Data excerpts Block Start
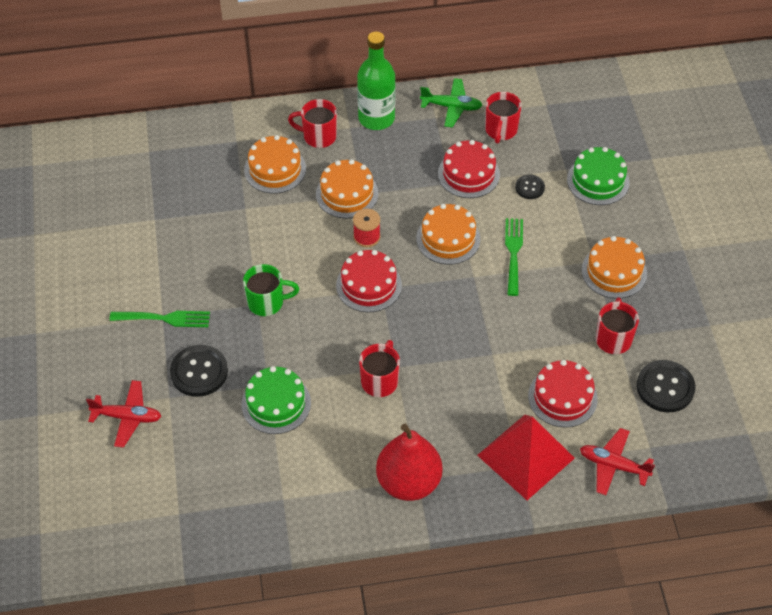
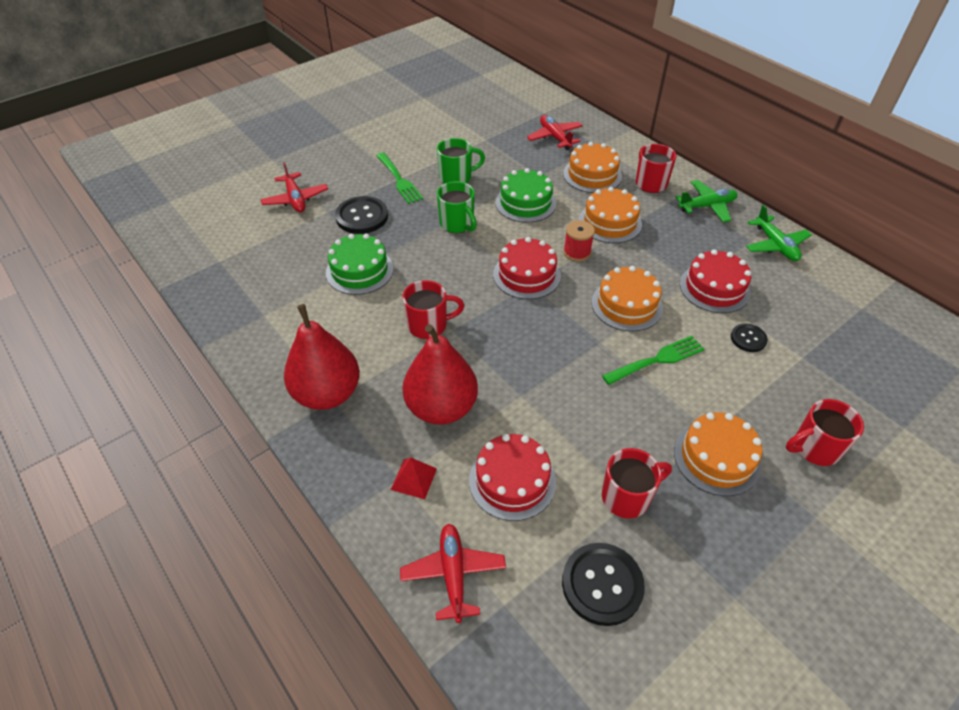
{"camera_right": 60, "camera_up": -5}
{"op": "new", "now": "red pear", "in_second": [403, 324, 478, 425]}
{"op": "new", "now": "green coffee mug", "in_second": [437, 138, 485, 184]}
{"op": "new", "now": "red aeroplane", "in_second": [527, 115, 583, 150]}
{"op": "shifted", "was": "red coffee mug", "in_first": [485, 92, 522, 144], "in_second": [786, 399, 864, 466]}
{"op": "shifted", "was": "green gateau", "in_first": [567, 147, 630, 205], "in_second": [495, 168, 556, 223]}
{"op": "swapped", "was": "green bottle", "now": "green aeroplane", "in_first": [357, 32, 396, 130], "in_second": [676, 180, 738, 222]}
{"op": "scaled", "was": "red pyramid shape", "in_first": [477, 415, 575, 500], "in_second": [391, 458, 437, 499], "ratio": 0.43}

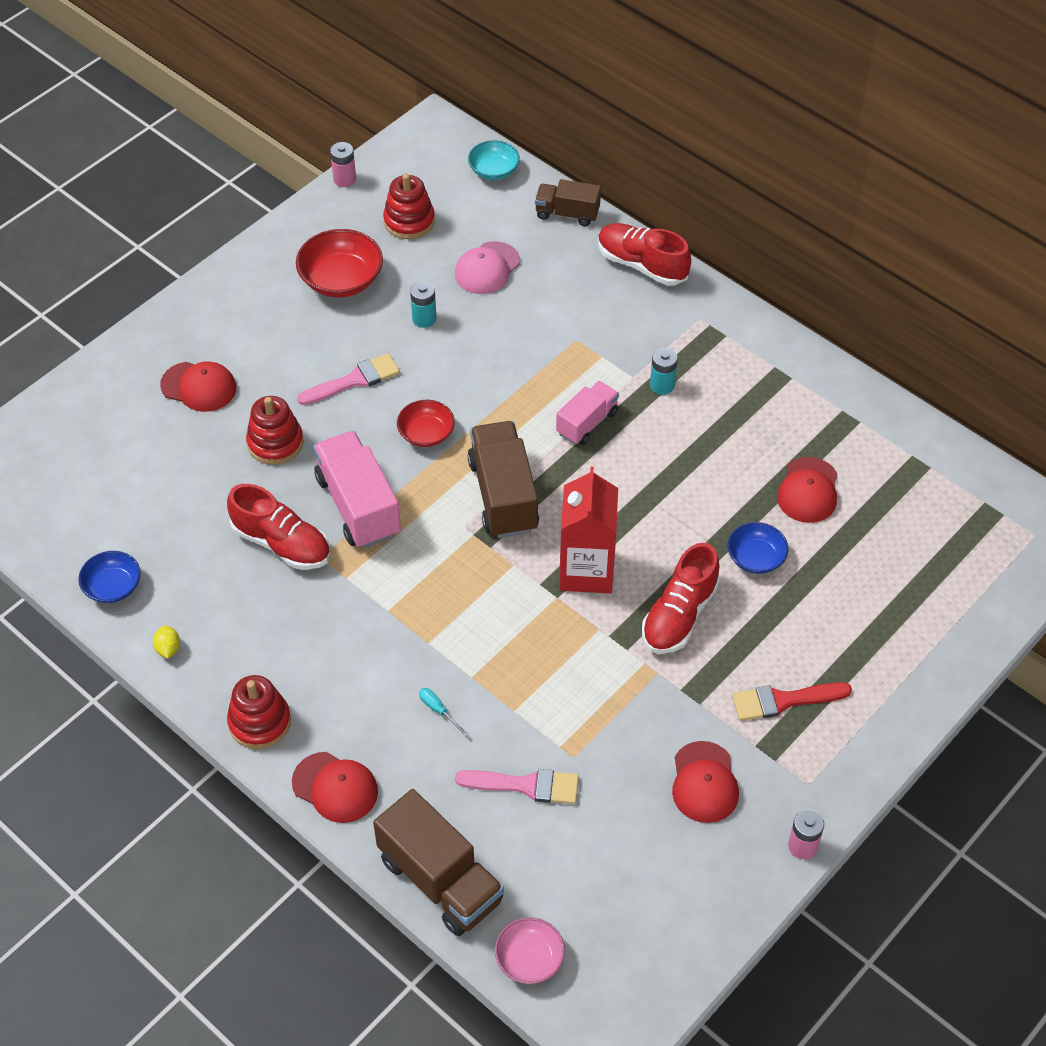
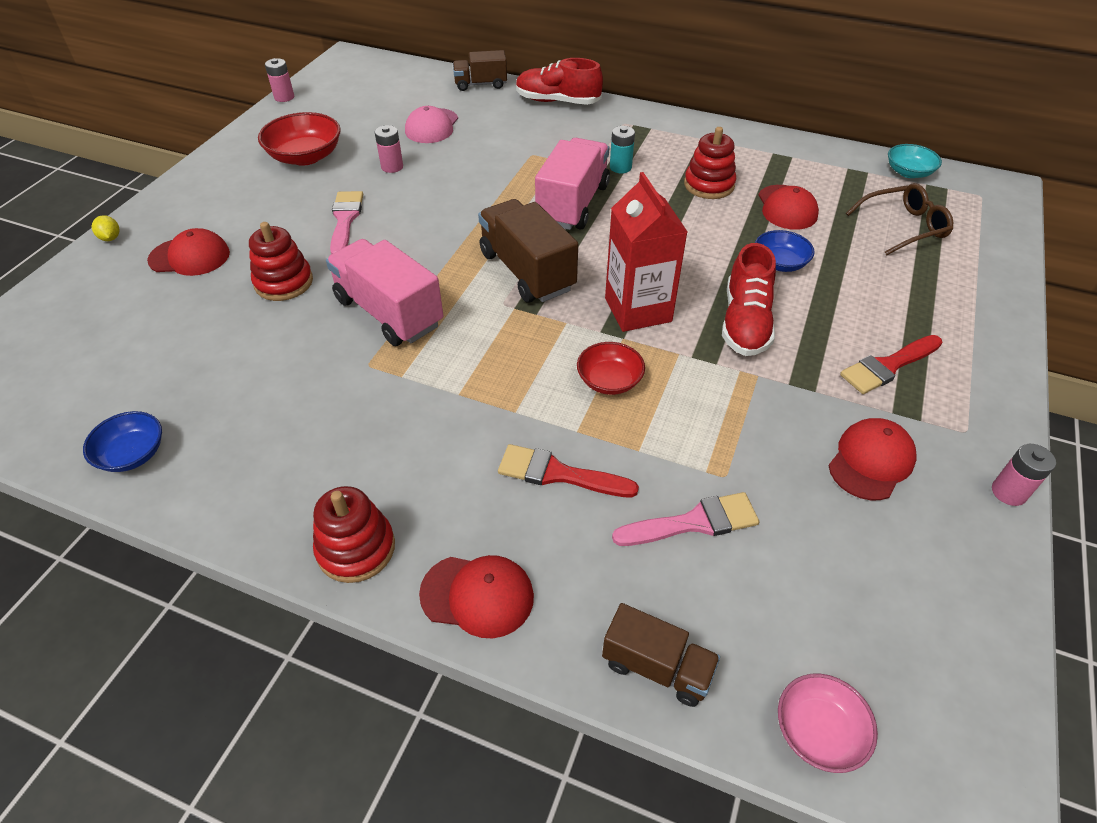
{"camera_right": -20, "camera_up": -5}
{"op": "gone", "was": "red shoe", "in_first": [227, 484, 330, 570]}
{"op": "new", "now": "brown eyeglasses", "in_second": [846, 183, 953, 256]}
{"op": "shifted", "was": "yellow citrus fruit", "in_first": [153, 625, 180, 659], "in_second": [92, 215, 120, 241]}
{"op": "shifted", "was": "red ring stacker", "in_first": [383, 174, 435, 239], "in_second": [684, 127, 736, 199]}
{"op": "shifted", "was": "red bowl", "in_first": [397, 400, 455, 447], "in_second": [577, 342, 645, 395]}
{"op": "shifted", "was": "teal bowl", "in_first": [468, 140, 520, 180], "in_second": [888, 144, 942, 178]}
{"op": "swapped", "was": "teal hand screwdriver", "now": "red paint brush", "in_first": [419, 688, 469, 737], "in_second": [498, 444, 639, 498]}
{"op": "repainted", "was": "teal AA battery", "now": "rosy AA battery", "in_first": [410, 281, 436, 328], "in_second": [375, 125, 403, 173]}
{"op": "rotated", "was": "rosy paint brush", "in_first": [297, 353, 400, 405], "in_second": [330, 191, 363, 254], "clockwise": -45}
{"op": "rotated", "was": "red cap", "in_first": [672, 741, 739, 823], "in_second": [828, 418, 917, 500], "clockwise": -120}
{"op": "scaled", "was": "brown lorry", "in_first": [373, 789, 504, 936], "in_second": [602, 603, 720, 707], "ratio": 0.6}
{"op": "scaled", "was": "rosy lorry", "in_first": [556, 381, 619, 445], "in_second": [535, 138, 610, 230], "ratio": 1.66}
Data excerpts Block End
Data excerpts Block Start
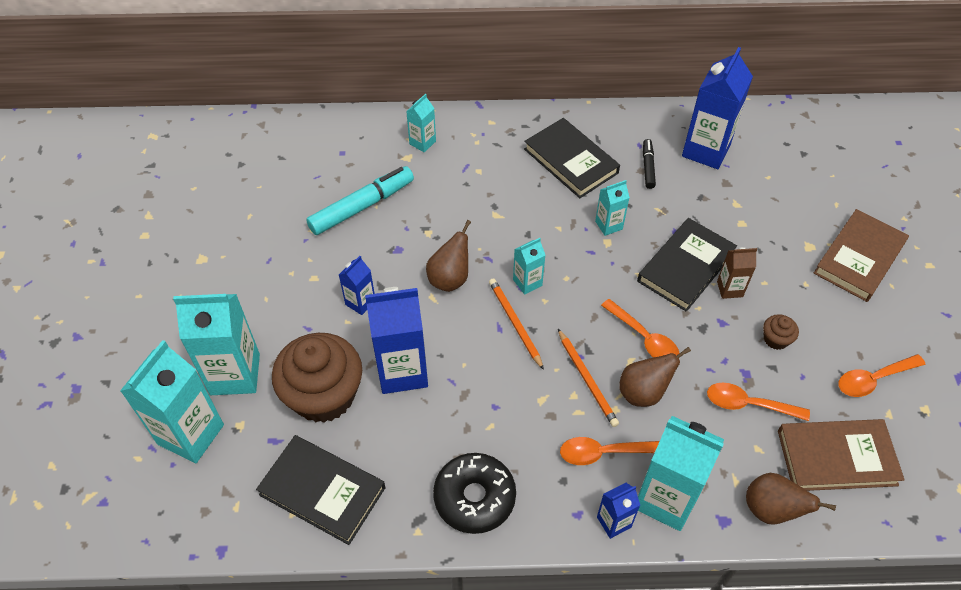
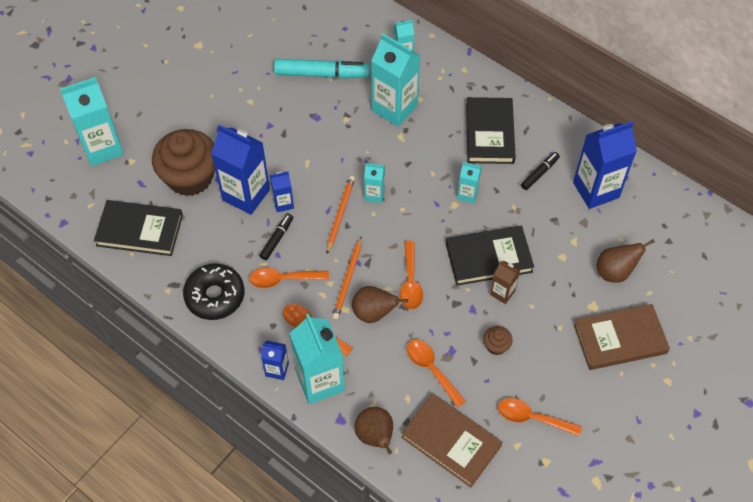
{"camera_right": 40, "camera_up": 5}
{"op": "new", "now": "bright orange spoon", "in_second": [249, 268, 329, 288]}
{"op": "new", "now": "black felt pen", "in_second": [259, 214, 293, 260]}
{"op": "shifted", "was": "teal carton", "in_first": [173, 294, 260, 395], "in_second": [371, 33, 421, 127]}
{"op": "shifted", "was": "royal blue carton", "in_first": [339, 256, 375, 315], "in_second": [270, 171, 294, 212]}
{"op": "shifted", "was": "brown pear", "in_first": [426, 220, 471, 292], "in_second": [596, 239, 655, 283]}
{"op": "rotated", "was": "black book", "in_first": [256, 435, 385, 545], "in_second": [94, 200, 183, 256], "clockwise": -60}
Data excerpts Block End
Read the entries and show each line that mentions "coffee".

» Answer space:
{"op": "new", "now": "green coffee mug", "in_second": [437, 138, 485, 184]}
{"op": "shifted", "was": "red coffee mug", "in_first": [485, 92, 522, 144], "in_second": [786, 399, 864, 466]}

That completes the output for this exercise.